* **Exercise goal**:
Please copy out every one of the records below word for word, from the first line to the last.

* **Exercise materials**:
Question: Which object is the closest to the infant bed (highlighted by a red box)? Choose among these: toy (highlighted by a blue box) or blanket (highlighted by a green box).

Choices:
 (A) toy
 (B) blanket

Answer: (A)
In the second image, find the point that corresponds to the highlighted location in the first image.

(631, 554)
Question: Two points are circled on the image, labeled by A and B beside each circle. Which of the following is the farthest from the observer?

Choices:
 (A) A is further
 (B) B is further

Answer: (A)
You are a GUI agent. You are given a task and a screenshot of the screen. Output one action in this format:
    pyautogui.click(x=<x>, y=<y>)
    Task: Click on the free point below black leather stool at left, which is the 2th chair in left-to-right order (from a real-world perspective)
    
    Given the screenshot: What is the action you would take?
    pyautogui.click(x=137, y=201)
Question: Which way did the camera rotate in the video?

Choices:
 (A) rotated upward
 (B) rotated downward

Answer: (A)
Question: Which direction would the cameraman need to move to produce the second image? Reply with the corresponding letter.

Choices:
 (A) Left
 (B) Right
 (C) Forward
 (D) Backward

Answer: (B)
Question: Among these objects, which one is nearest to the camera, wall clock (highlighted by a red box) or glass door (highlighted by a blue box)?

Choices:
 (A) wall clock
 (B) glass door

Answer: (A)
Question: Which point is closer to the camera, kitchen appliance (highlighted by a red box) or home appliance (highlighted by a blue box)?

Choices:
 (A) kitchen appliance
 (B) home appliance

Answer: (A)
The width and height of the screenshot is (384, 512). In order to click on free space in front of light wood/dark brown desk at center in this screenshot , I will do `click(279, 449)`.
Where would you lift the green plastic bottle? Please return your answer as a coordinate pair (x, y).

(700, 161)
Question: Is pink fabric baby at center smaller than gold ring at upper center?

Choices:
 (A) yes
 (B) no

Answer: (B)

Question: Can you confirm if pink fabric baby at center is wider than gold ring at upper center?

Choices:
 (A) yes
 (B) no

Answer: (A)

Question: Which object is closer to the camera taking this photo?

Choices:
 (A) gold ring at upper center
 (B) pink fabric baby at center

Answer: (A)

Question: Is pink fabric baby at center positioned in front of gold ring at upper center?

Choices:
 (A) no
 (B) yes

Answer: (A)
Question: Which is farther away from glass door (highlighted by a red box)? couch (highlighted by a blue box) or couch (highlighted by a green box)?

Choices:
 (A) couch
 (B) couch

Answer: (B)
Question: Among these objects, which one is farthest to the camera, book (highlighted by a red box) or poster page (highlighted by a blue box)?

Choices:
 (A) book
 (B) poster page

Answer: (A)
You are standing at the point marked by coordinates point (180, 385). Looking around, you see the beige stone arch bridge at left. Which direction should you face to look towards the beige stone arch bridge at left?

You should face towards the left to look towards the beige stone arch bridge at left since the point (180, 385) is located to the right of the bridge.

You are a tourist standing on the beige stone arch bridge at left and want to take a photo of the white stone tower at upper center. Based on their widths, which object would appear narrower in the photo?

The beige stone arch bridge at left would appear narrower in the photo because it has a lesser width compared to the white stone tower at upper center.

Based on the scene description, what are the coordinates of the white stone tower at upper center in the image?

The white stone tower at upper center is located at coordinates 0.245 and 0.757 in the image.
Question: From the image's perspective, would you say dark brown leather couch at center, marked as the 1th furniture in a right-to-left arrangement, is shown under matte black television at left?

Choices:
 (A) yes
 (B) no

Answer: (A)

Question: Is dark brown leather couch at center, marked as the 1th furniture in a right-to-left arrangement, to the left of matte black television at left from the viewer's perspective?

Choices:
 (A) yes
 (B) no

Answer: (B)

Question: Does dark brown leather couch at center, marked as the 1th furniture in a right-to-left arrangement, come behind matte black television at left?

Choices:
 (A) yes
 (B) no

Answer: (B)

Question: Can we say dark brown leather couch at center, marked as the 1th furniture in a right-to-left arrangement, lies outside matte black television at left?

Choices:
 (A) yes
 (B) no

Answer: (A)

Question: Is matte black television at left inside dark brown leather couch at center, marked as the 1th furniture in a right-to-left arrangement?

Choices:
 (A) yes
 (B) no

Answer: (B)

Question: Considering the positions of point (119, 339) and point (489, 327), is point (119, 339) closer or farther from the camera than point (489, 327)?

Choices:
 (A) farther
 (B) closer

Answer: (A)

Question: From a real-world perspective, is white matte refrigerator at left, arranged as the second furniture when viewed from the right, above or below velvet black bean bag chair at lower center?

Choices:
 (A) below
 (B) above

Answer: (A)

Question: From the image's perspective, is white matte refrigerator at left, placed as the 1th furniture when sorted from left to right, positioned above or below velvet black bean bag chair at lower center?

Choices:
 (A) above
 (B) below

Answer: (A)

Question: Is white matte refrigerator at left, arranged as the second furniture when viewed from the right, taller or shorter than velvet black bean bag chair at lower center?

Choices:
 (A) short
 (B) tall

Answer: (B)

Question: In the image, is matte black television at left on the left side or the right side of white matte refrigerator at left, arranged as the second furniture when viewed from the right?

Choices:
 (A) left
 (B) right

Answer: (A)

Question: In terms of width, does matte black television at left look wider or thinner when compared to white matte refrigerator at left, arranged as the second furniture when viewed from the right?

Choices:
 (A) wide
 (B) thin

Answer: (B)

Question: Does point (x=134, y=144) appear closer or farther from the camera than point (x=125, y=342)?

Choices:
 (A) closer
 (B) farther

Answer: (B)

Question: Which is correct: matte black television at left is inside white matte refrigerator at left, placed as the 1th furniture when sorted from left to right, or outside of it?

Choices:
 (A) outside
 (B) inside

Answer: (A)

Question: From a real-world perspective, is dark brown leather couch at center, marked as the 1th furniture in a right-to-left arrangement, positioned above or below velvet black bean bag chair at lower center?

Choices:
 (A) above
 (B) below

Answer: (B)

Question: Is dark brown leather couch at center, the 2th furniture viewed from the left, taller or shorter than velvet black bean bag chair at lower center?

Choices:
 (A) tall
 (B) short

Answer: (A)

* **Exercise answer**:
Question: Which object is the closest to the infant bed (highlighted by a red box)? Choose among these: toy (highlighted by a blue box) or blanket (highlighted by a green box).

Choices:
 (A) toy
 (B) blanket

Answer: (A)
In the second image, find the point that corresponds to the highlighted location in the first image.

(631, 554)
Question: Two points are circled on the image, labeled by A and B beside each circle. Which of the following is the farthest from the observer?

Choices:
 (A) A is further
 (B) B is further

Answer: (A)
You are a GUI agent. You are given a task and a screenshot of the screen. Output one action in this format:
    pyautogui.click(x=<x>, y=<y>)
    Task: Click on the free point below black leather stool at left, which is the 2th chair in left-to-right order (from a real-world perspective)
    
    Given the screenshot: What is the action you would take?
    pyautogui.click(x=137, y=201)
Question: Which way did the camera rotate in the video?

Choices:
 (A) rotated upward
 (B) rotated downward

Answer: (A)
Question: Which direction would the cameraman need to move to produce the second image? Reply with the corresponding letter.

Choices:
 (A) Left
 (B) Right
 (C) Forward
 (D) Backward

Answer: (B)
Question: Among these objects, which one is nearest to the camera, wall clock (highlighted by a red box) or glass door (highlighted by a blue box)?

Choices:
 (A) wall clock
 (B) glass door

Answer: (A)
Question: Which point is closer to the camera, kitchen appliance (highlighted by a red box) or home appliance (highlighted by a blue box)?

Choices:
 (A) kitchen appliance
 (B) home appliance

Answer: (A)
The width and height of the screenshot is (384, 512). In order to click on free space in front of light wood/dark brown desk at center in this screenshot , I will do `click(279, 449)`.
Where would you lift the green plastic bottle? Please return your answer as a coordinate pair (x, y).

(700, 161)
Question: Is pink fabric baby at center smaller than gold ring at upper center?

Choices:
 (A) yes
 (B) no

Answer: (B)

Question: Can you confirm if pink fabric baby at center is wider than gold ring at upper center?

Choices:
 (A) yes
 (B) no

Answer: (A)

Question: Which object is closer to the camera taking this photo?

Choices:
 (A) gold ring at upper center
 (B) pink fabric baby at center

Answer: (A)

Question: Is pink fabric baby at center positioned in front of gold ring at upper center?

Choices:
 (A) no
 (B) yes

Answer: (A)
Question: Which is farther away from glass door (highlighted by a red box)? couch (highlighted by a blue box) or couch (highlighted by a green box)?

Choices:
 (A) couch
 (B) couch

Answer: (B)
Question: Among these objects, which one is farthest to the camera, book (highlighted by a red box) or poster page (highlighted by a blue box)?

Choices:
 (A) book
 (B) poster page

Answer: (A)
You are standing at the point marked by coordinates point (180, 385). Looking around, you see the beige stone arch bridge at left. Which direction should you face to look towards the beige stone arch bridge at left?

You should face towards the left to look towards the beige stone arch bridge at left since the point (180, 385) is located to the right of the bridge.

You are a tourist standing on the beige stone arch bridge at left and want to take a photo of the white stone tower at upper center. Based on their widths, which object would appear narrower in the photo?

The beige stone arch bridge at left would appear narrower in the photo because it has a lesser width compared to the white stone tower at upper center.

Based on the scene description, what are the coordinates of the white stone tower at upper center in the image?

The white stone tower at upper center is located at coordinates 0.245 and 0.757 in the image.
Question: From the image's perspective, would you say dark brown leather couch at center, marked as the 1th furniture in a right-to-left arrangement, is shown under matte black television at left?

Choices:
 (A) yes
 (B) no

Answer: (A)

Question: Is dark brown leather couch at center, marked as the 1th furniture in a right-to-left arrangement, to the left of matte black television at left from the viewer's perspective?

Choices:
 (A) yes
 (B) no

Answer: (B)

Question: Does dark brown leather couch at center, marked as the 1th furniture in a right-to-left arrangement, come behind matte black television at left?

Choices:
 (A) yes
 (B) no

Answer: (B)

Question: Can we say dark brown leather couch at center, marked as the 1th furniture in a right-to-left arrangement, lies outside matte black television at left?

Choices:
 (A) yes
 (B) no

Answer: (A)

Question: Is matte black television at left inside dark brown leather couch at center, marked as the 1th furniture in a right-to-left arrangement?

Choices:
 (A) yes
 (B) no

Answer: (B)

Question: Considering the positions of point (119, 339) and point (489, 327), is point (119, 339) closer or farther from the camera than point (489, 327)?

Choices:
 (A) farther
 (B) closer

Answer: (A)

Question: From a real-world perspective, is white matte refrigerator at left, arranged as the second furniture when viewed from the right, above or below velvet black bean bag chair at lower center?

Choices:
 (A) below
 (B) above

Answer: (A)

Question: From the image's perspective, is white matte refrigerator at left, placed as the 1th furniture when sorted from left to right, positioned above or below velvet black bean bag chair at lower center?

Choices:
 (A) above
 (B) below

Answer: (A)

Question: Is white matte refrigerator at left, arranged as the second furniture when viewed from the right, taller or shorter than velvet black bean bag chair at lower center?

Choices:
 (A) short
 (B) tall

Answer: (B)

Question: In the image, is matte black television at left on the left side or the right side of white matte refrigerator at left, arranged as the second furniture when viewed from the right?

Choices:
 (A) left
 (B) right

Answer: (A)

Question: In terms of width, does matte black television at left look wider or thinner when compared to white matte refrigerator at left, arranged as the second furniture when viewed from the right?

Choices:
 (A) wide
 (B) thin

Answer: (B)

Question: Does point (x=134, y=144) appear closer or farther from the camera than point (x=125, y=342)?

Choices:
 (A) closer
 (B) farther

Answer: (B)

Question: Which is correct: matte black television at left is inside white matte refrigerator at left, placed as the 1th furniture when sorted from left to right, or outside of it?

Choices:
 (A) outside
 (B) inside

Answer: (A)

Question: From a real-world perspective, is dark brown leather couch at center, marked as the 1th furniture in a right-to-left arrangement, positioned above or below velvet black bean bag chair at lower center?

Choices:
 (A) above
 (B) below

Answer: (B)

Question: Is dark brown leather couch at center, the 2th furniture viewed from the left, taller or shorter than velvet black bean bag chair at lower center?

Choices:
 (A) tall
 (B) short

Answer: (A)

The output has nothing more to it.